Only the lines from the one containing "DIGITS1 pin CLK: A5 -> D12" to the end of the records belong in the output; print them exactly.
──────── The records ────────
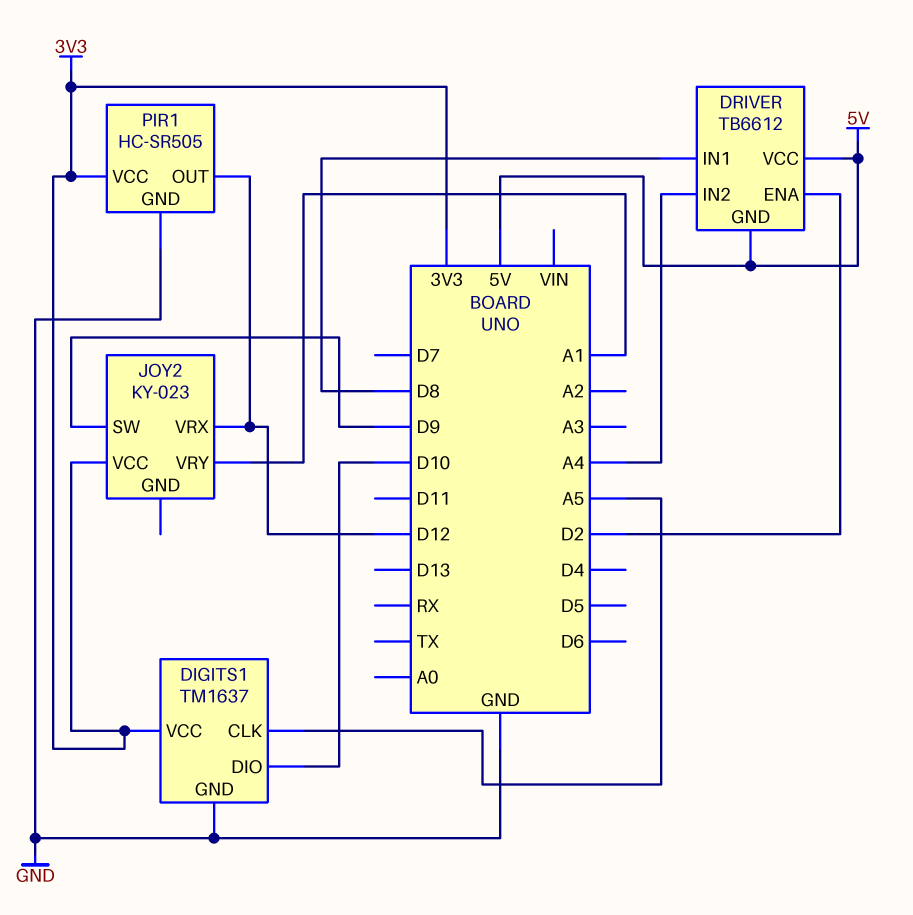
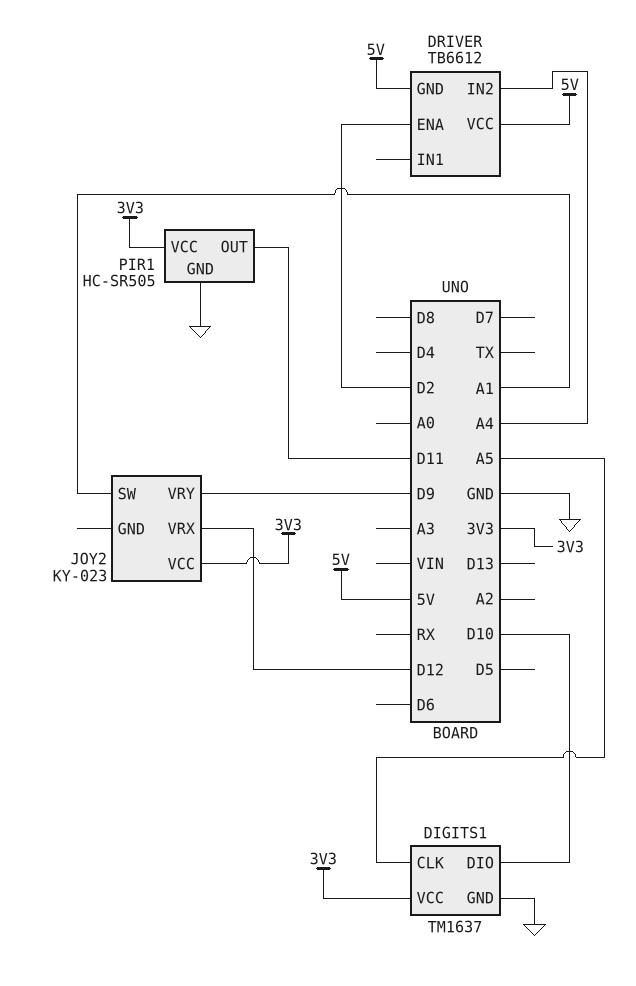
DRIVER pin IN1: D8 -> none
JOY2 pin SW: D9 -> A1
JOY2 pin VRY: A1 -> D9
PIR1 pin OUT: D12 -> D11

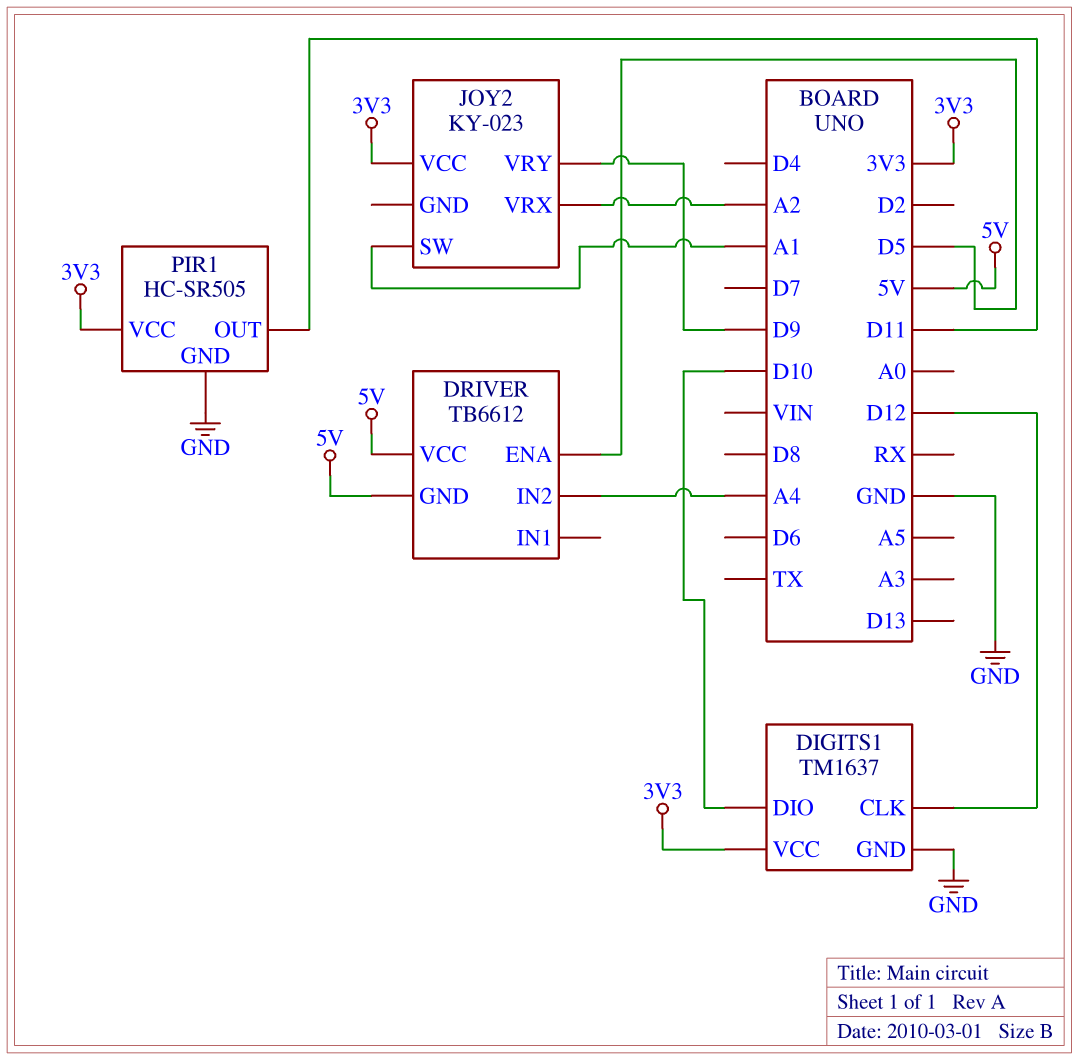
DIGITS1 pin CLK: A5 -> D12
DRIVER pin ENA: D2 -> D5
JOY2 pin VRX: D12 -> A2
────────
- [Task output]:
DIGITS1 pin CLK: A5 -> D12
DRIVER pin ENA: D2 -> D5
JOY2 pin VRX: D12 -> A2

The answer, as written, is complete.